Exercise description ->
Transcribe exactly the lines that fall between the one holding "R4: 470 (SIG6, SIG12) -> 47k (SIG6, SIG12)" and the one holding "TR1: NPN 2N2222", inclusive, from the entries below.

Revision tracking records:
[Start of section]

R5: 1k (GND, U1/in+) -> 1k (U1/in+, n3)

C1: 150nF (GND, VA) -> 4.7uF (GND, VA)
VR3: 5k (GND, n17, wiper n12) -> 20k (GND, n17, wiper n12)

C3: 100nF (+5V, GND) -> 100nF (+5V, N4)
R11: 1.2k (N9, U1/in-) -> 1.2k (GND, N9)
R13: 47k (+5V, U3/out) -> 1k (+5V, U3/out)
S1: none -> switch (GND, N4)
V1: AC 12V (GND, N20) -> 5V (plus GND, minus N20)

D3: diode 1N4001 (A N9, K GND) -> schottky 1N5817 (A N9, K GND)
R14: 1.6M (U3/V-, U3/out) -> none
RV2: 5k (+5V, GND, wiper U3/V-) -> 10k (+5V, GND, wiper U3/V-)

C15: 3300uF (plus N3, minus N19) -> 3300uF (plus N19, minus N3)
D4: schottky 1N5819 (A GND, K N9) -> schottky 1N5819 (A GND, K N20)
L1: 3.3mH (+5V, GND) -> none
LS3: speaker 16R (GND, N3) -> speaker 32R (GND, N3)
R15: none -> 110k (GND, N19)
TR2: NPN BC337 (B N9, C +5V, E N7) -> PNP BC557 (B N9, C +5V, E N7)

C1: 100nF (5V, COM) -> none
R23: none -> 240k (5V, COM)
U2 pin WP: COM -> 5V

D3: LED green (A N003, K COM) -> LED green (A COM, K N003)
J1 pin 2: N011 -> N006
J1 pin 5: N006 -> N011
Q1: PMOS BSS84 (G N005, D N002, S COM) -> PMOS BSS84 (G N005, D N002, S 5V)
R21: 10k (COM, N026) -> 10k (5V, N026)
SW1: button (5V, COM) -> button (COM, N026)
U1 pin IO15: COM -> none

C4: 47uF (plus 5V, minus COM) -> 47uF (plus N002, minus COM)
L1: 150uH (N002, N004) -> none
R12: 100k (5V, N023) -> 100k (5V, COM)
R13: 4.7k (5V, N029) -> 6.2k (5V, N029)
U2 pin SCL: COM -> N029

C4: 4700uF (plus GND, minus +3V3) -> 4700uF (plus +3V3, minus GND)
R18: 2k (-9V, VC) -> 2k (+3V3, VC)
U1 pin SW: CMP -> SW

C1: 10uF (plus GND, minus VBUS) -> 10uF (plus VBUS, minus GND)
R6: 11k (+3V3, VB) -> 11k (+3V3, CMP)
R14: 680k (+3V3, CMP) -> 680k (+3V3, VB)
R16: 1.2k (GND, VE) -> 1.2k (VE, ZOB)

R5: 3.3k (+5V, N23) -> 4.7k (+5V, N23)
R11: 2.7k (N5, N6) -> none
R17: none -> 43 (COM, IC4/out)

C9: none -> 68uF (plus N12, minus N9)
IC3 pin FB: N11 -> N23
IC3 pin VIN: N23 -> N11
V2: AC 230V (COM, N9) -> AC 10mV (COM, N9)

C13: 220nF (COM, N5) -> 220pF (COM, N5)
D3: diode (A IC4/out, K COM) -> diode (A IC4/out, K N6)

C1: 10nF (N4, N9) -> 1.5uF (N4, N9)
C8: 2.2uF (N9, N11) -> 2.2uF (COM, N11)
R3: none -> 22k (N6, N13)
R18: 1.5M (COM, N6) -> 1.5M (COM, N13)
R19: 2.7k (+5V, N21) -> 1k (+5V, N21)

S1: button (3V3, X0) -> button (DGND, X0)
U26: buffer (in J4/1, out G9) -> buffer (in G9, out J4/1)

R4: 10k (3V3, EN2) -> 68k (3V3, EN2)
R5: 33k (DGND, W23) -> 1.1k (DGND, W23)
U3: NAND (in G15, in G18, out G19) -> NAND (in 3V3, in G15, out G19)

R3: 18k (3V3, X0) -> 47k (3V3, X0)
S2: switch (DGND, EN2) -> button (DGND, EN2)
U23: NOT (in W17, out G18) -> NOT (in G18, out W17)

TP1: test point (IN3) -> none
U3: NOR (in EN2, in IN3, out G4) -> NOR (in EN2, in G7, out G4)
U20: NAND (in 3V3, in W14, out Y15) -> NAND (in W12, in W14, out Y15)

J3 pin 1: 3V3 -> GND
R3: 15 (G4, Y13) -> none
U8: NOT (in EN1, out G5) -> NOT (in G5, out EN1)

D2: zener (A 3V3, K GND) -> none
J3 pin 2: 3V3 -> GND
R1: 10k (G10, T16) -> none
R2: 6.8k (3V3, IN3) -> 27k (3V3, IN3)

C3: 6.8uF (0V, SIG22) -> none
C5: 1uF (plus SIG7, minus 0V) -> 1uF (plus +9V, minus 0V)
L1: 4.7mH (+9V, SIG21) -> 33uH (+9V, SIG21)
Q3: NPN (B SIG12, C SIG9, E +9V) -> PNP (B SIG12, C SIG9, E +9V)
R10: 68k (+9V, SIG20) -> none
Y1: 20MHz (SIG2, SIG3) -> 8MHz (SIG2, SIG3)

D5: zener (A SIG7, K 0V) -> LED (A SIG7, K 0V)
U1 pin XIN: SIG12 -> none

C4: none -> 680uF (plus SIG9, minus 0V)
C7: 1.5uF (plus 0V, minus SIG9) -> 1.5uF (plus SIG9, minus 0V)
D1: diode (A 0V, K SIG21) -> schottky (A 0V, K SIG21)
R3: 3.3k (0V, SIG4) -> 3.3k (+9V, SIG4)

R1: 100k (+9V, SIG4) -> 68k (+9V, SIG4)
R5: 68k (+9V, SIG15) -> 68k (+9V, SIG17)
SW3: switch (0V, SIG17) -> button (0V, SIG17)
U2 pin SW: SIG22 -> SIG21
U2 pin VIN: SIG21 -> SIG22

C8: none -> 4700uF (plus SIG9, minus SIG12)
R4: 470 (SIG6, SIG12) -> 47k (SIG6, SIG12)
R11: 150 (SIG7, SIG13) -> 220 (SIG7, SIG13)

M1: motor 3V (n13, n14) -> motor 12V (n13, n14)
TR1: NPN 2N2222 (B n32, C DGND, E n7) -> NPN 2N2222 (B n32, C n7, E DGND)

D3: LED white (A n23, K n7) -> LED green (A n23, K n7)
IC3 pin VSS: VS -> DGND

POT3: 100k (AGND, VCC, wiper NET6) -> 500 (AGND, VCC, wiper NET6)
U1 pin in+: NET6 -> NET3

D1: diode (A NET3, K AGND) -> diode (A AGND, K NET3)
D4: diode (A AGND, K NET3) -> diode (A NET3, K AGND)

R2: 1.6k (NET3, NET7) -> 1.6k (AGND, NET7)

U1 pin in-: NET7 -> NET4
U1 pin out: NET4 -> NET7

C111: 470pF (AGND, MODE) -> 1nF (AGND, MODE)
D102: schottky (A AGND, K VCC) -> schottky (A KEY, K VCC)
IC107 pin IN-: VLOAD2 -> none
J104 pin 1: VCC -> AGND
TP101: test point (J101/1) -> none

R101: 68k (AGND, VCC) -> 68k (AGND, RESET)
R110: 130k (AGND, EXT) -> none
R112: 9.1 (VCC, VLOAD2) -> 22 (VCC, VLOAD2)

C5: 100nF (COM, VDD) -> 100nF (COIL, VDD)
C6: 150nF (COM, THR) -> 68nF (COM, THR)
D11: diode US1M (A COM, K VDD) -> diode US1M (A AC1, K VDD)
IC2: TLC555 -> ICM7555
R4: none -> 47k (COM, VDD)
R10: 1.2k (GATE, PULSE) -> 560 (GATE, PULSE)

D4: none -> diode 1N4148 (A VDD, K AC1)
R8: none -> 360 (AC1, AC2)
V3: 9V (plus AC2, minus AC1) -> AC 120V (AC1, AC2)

[End of section]

Task answer ->
R4: 470 (SIG6, SIG12) -> 47k (SIG6, SIG12)
R11: 150 (SIG7, SIG13) -> 220 (SIG7, SIG13)

M1: motor 3V (n13, n14) -> motor 12V (n13, n14)
TR1: NPN 2N2222 (B n32, C DGND, E n7) -> NPN 2N2222 (B n32, C n7, E DGND)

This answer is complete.